● **DATA LISTING**
+ + + +

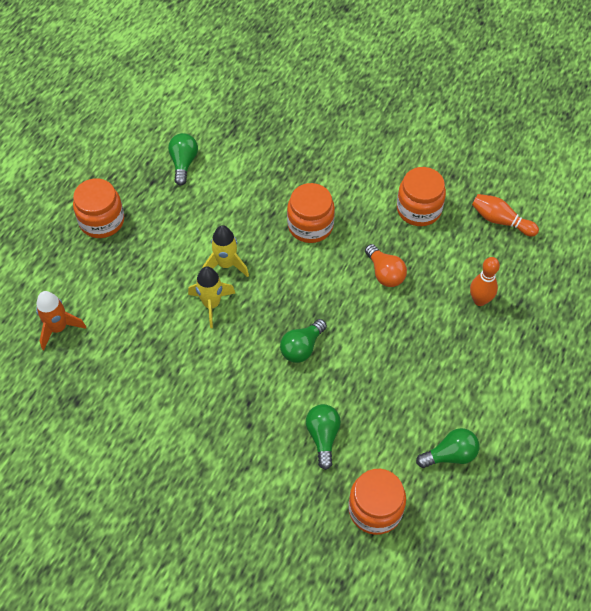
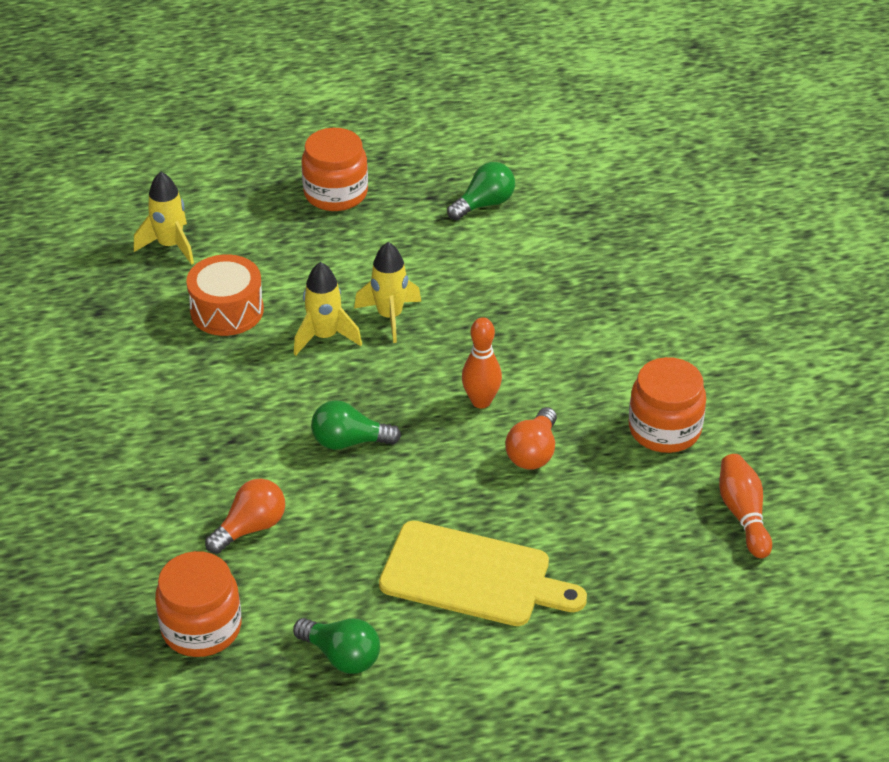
camera: 50 degrees right, 15 degrees down
(58, 328) = (170, 246): orange rocket -> yellow rocket
(143, 336) = (227, 310): none -> orange drum
(310, 225) = (524, 351): orange jar -> none
(323, 437) = (250, 528): green light bulb -> orange light bulb
(445, 359) = (473, 576): none -> yellow cutting board
(479, 300) = (596, 561): orange bowling pin -> orange bowling pin (481, 401)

+ + + +

● **INSTRUCTIONS TO FOLLOW**
Each line from the one containing "(143, 336) = (227, 310): none -> orange drum" through the final line of the listing above should be returned exactly; return nothing else.

● **WORKED SOLUTION**
(143, 336) = (227, 310): none -> orange drum
(310, 225) = (524, 351): orange jar -> none
(323, 437) = (250, 528): green light bulb -> orange light bulb
(445, 359) = (473, 576): none -> yellow cutting board
(479, 300) = (596, 561): orange bowling pin -> orange bowling pin (481, 401)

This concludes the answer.